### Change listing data
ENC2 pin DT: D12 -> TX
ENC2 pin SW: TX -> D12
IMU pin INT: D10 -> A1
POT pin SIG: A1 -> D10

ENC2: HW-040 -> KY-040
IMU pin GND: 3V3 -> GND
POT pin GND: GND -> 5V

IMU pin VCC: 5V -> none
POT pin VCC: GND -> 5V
...
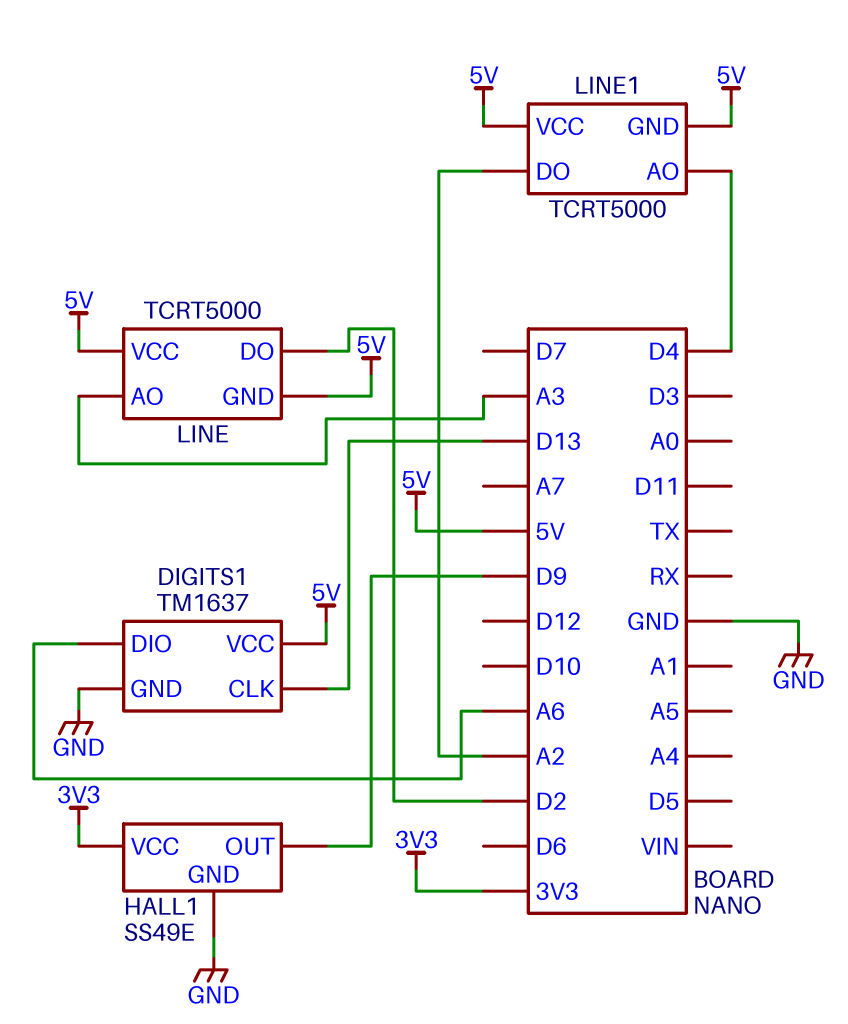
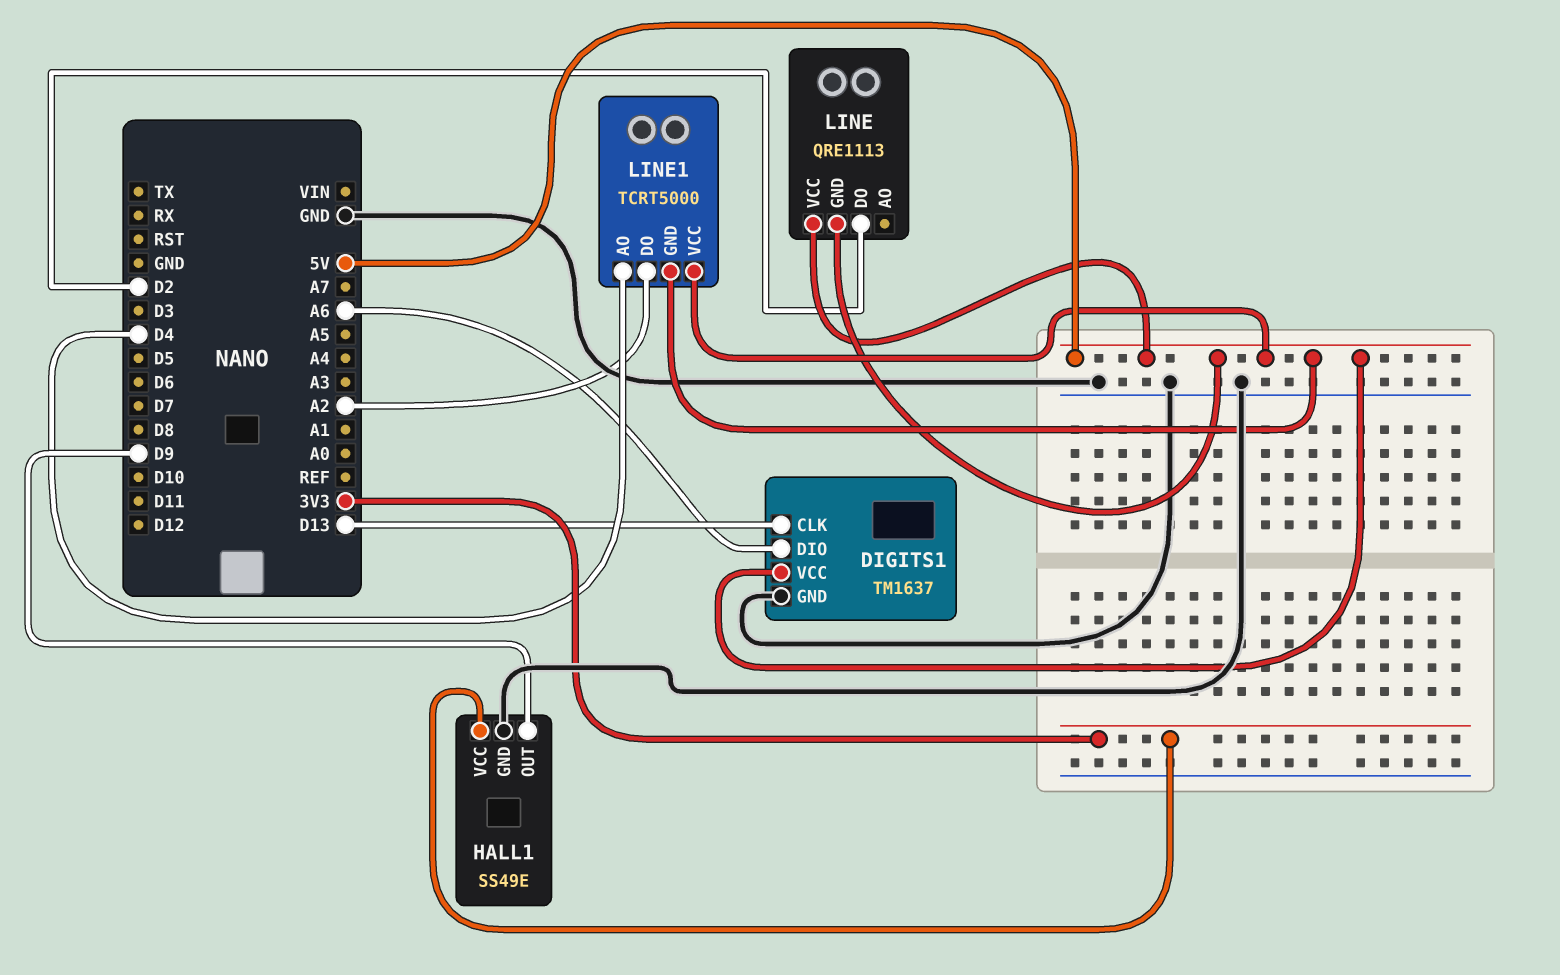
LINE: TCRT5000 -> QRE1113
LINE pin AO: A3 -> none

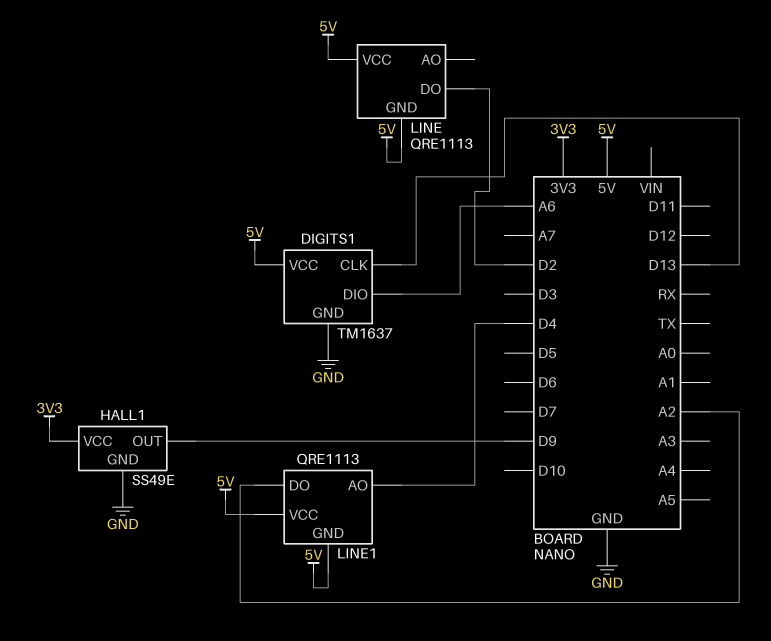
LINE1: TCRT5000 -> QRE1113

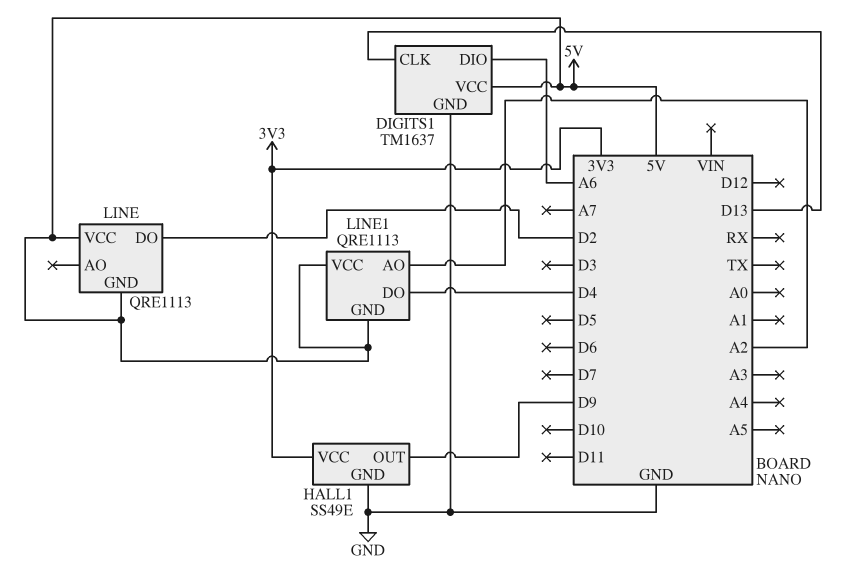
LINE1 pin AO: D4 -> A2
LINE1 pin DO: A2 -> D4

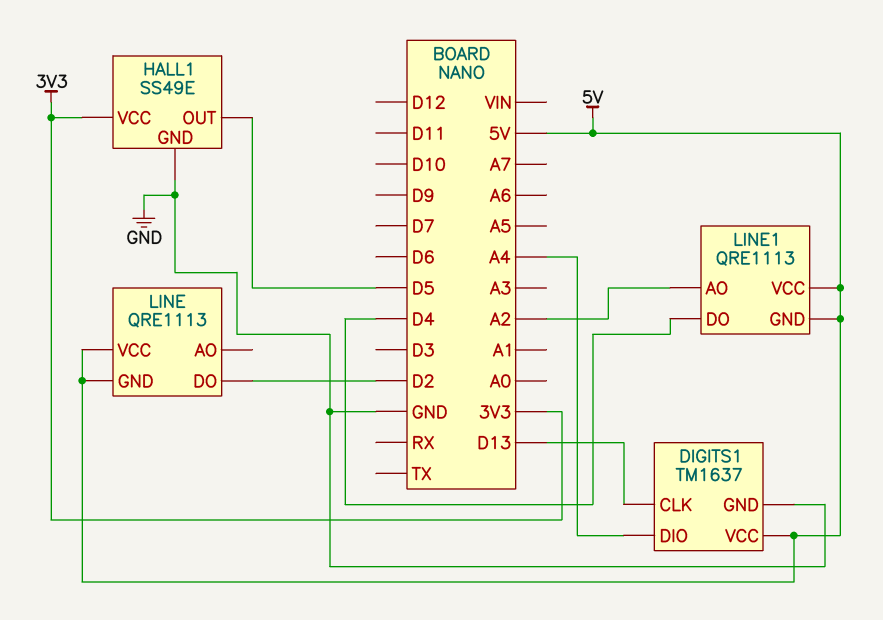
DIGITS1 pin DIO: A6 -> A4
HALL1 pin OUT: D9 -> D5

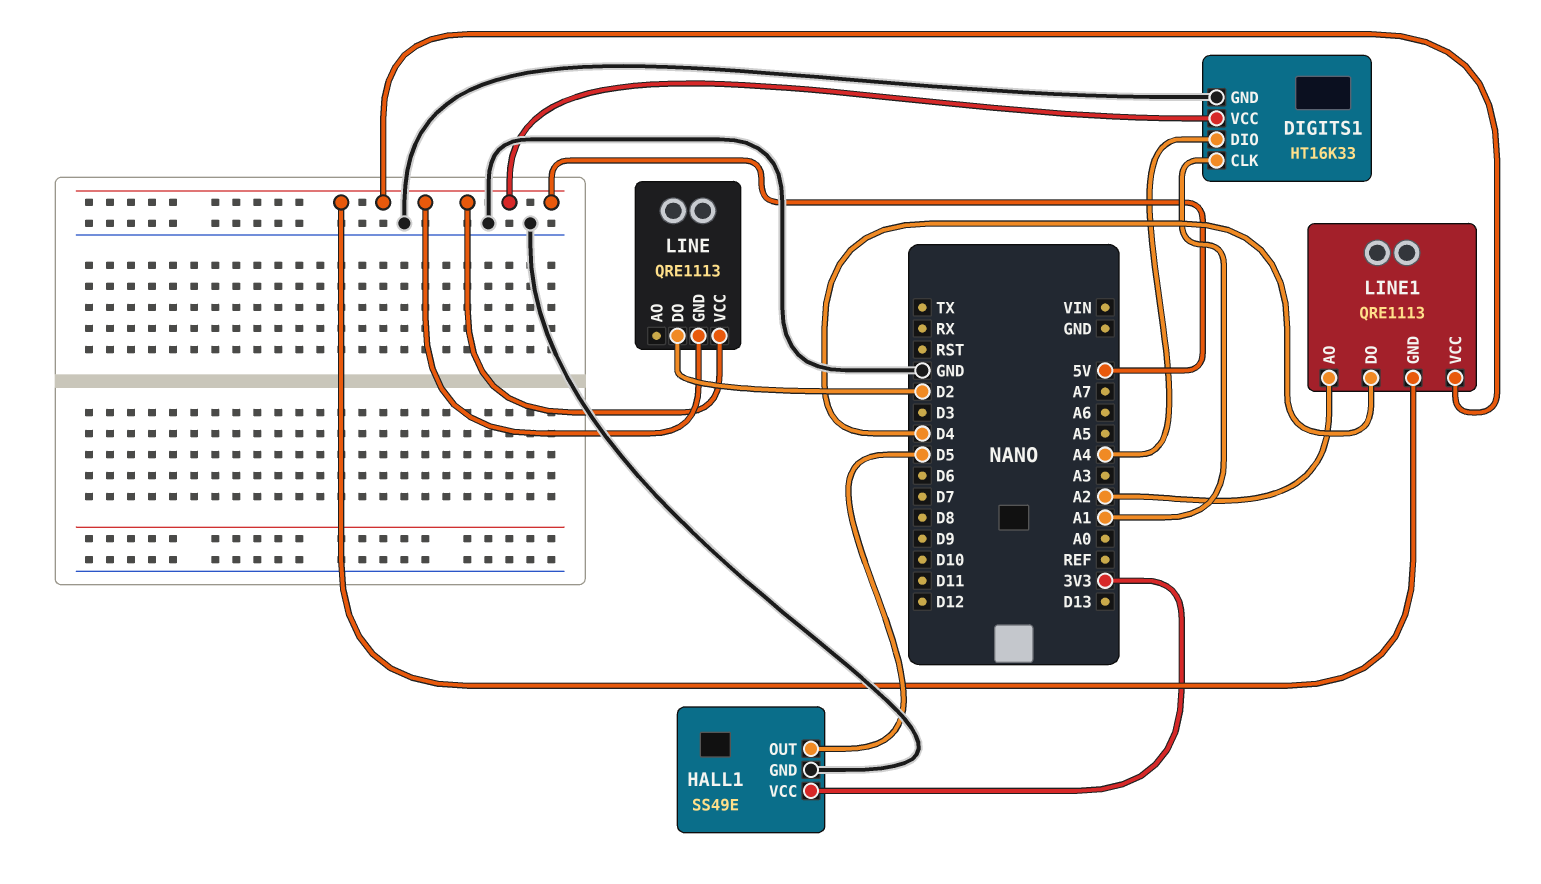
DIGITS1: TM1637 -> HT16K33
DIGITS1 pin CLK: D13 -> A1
==
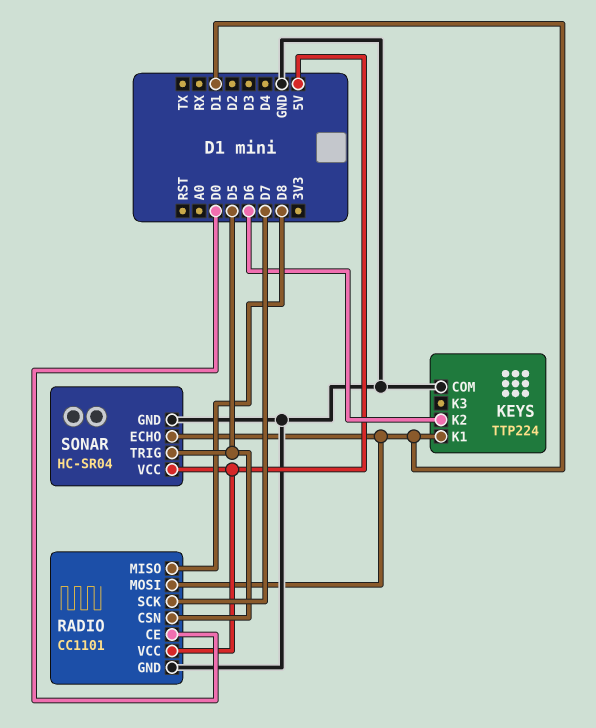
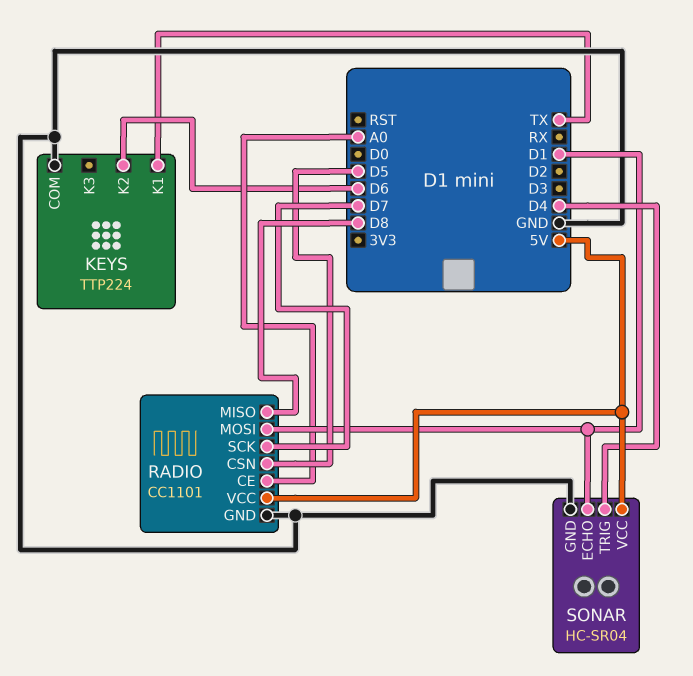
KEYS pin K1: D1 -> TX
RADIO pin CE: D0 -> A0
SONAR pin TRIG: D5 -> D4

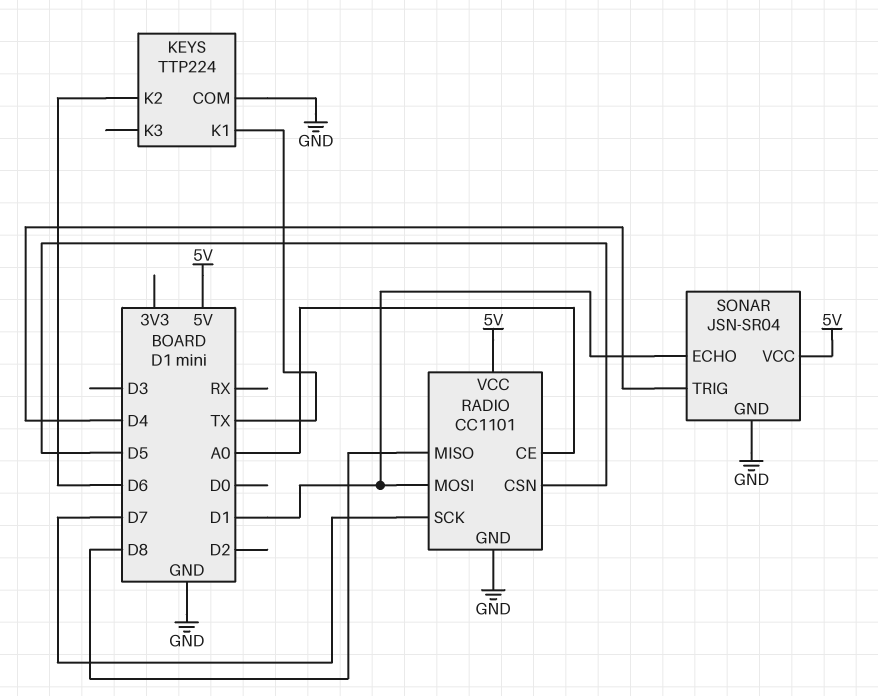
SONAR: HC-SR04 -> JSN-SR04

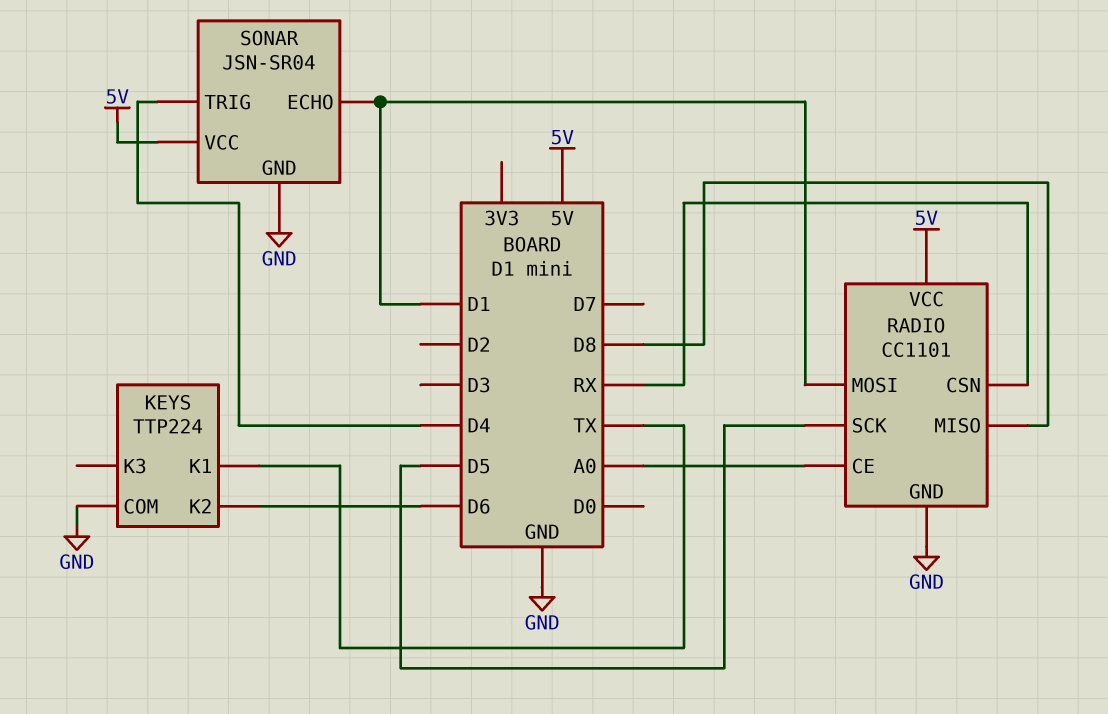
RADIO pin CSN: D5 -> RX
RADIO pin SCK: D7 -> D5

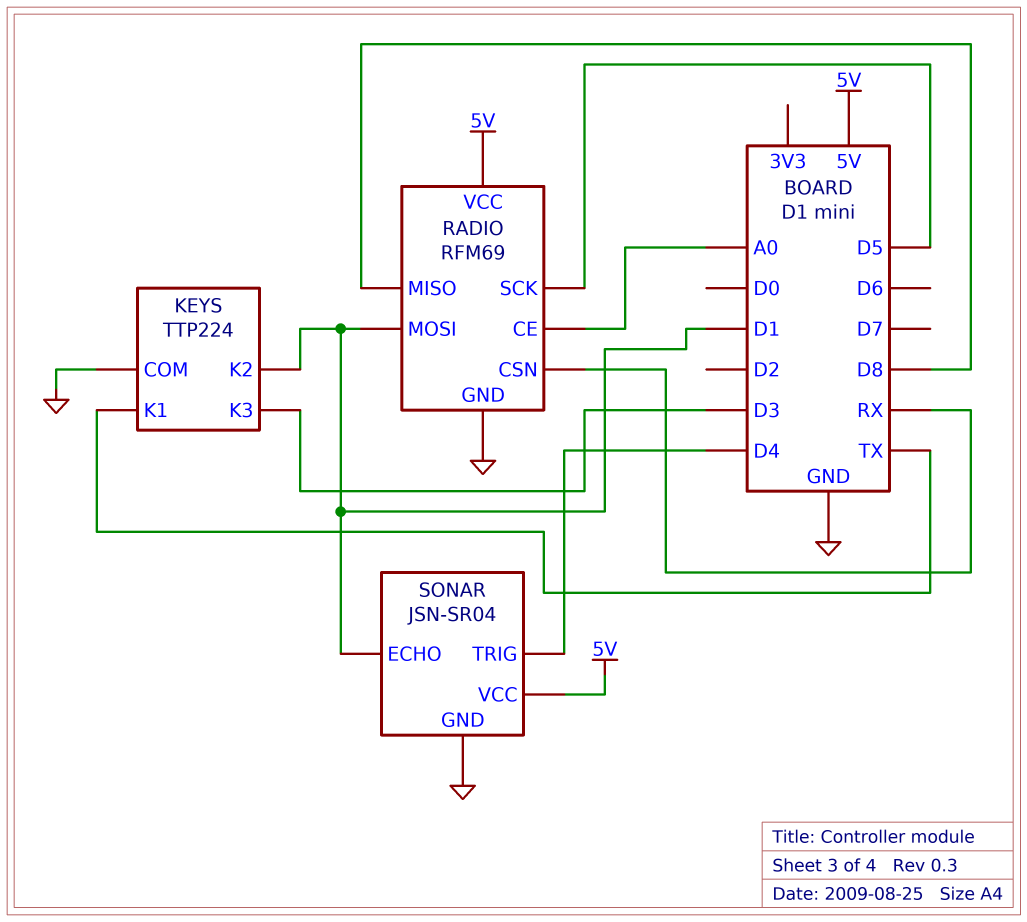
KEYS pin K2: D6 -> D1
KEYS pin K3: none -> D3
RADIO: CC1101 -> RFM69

### About this task
Transcribe the lines above between the line holding "ENC2 pin DT: D12 -> TX" and the line holding "POT pin VCC: GND -> 5V", inclusive, exactly as they stand and with nothing added.

### Completed task
ENC2 pin DT: D12 -> TX
ENC2 pin SW: TX -> D12
IMU pin INT: D10 -> A1
POT pin SIG: A1 -> D10

ENC2: HW-040 -> KY-040
IMU pin GND: 3V3 -> GND
POT pin GND: GND -> 5V

IMU pin VCC: 5V -> none
POT pin VCC: GND -> 5V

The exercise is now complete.